— Directions for this task —
Below this sentence is a listing; return exactly its lines from the one with "gray star: (339, 509)" to the one with "red L-shape: (124, 817) -> (528, 1326), moved", both kept, and nothing more.

— Supplied material —
┄┄┄┄┄┄
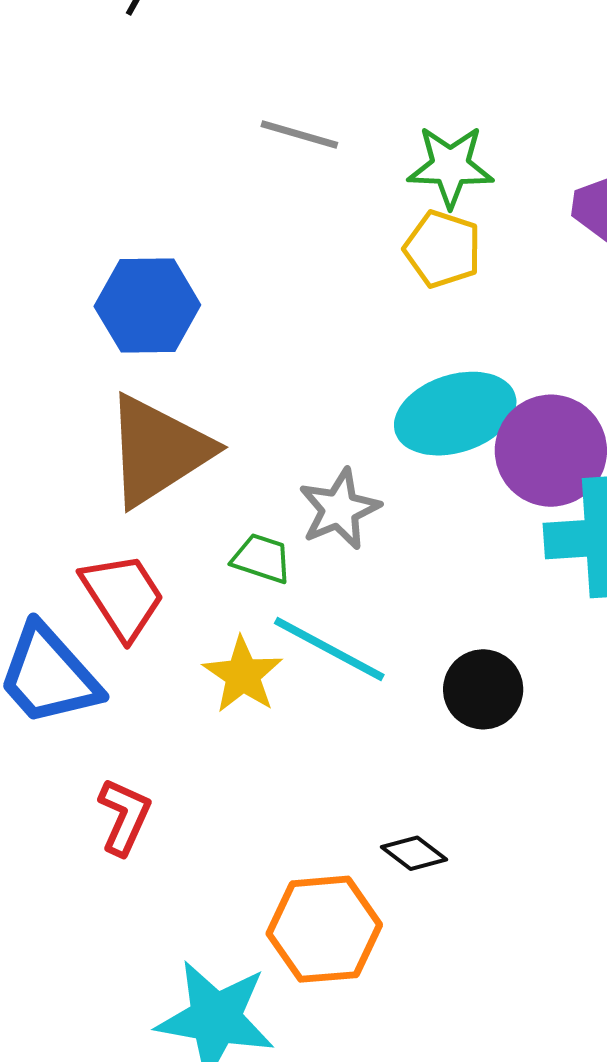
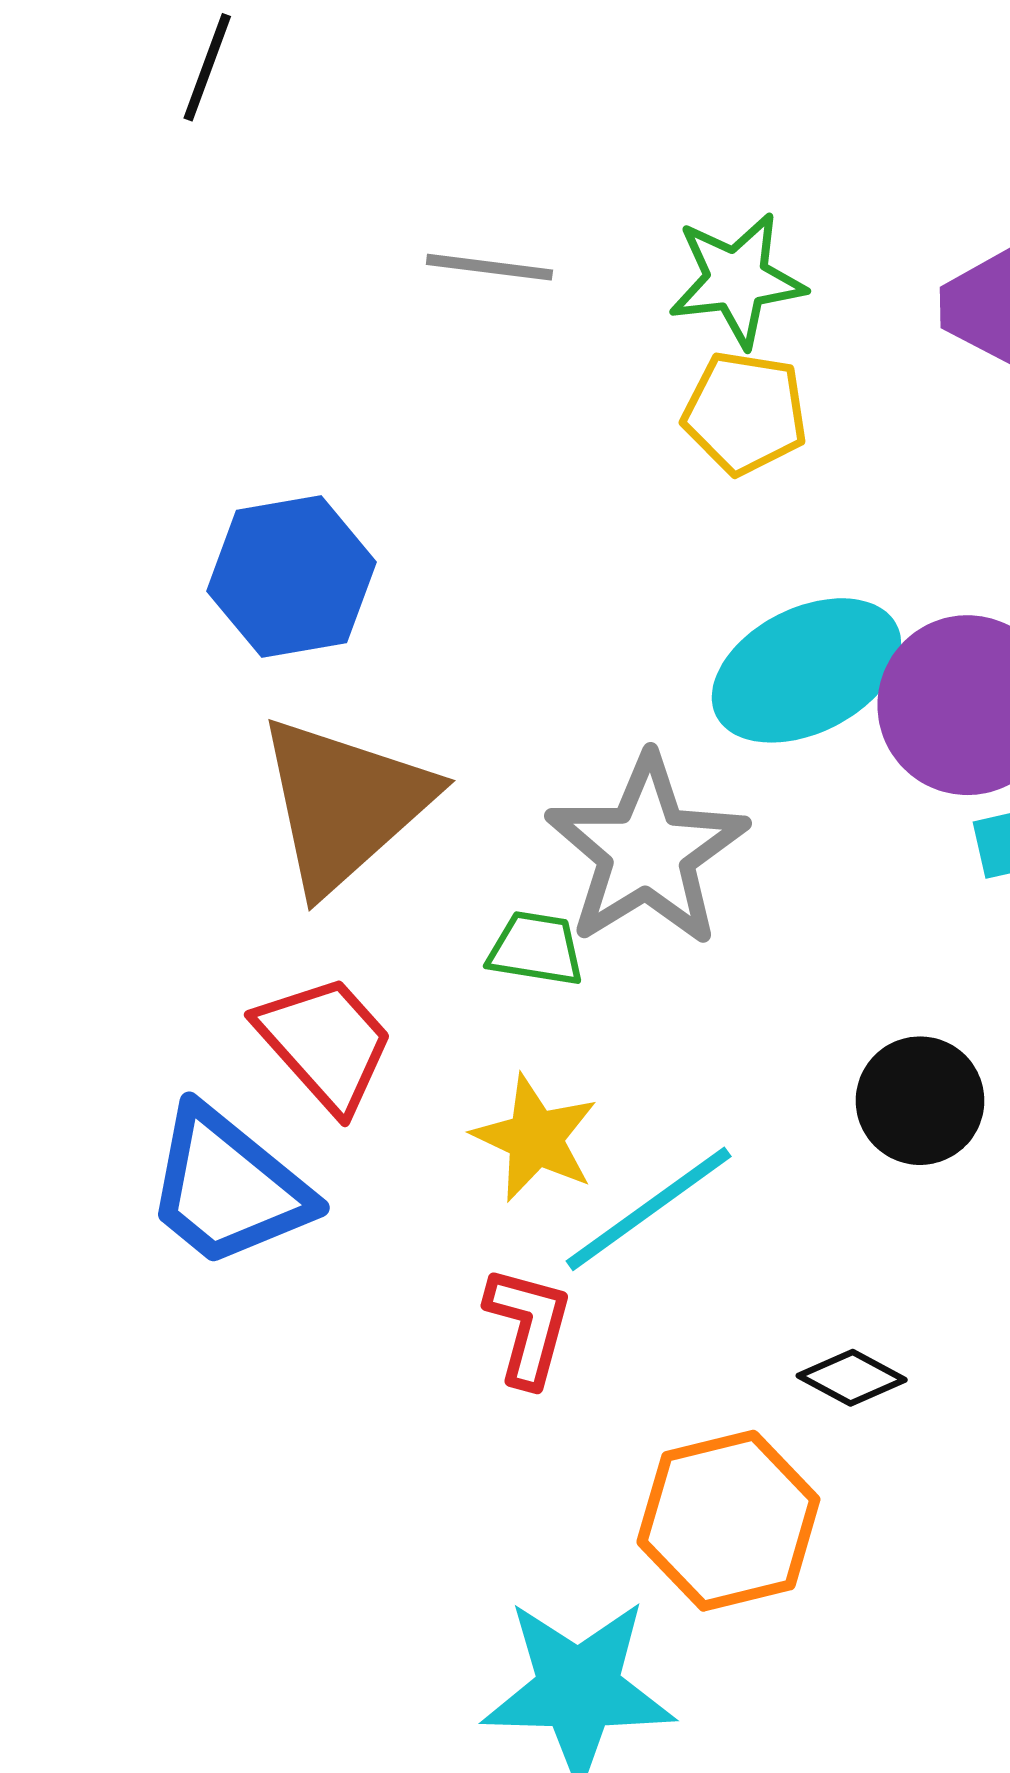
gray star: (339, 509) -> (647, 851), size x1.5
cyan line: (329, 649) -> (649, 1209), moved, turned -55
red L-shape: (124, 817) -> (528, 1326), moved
┄┄┄┄┄┄
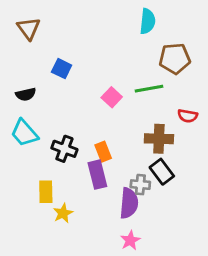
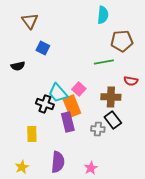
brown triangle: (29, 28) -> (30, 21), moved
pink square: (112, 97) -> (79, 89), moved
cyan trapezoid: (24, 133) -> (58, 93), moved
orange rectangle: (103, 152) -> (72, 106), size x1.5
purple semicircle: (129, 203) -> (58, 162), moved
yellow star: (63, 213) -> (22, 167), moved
┄┄┄┄┄┄
— Exercise answer —
gray star: (339, 509) -> (647, 851), size x1.5
cyan line: (329, 649) -> (649, 1209), moved, turned -55
red L-shape: (124, 817) -> (528, 1326), moved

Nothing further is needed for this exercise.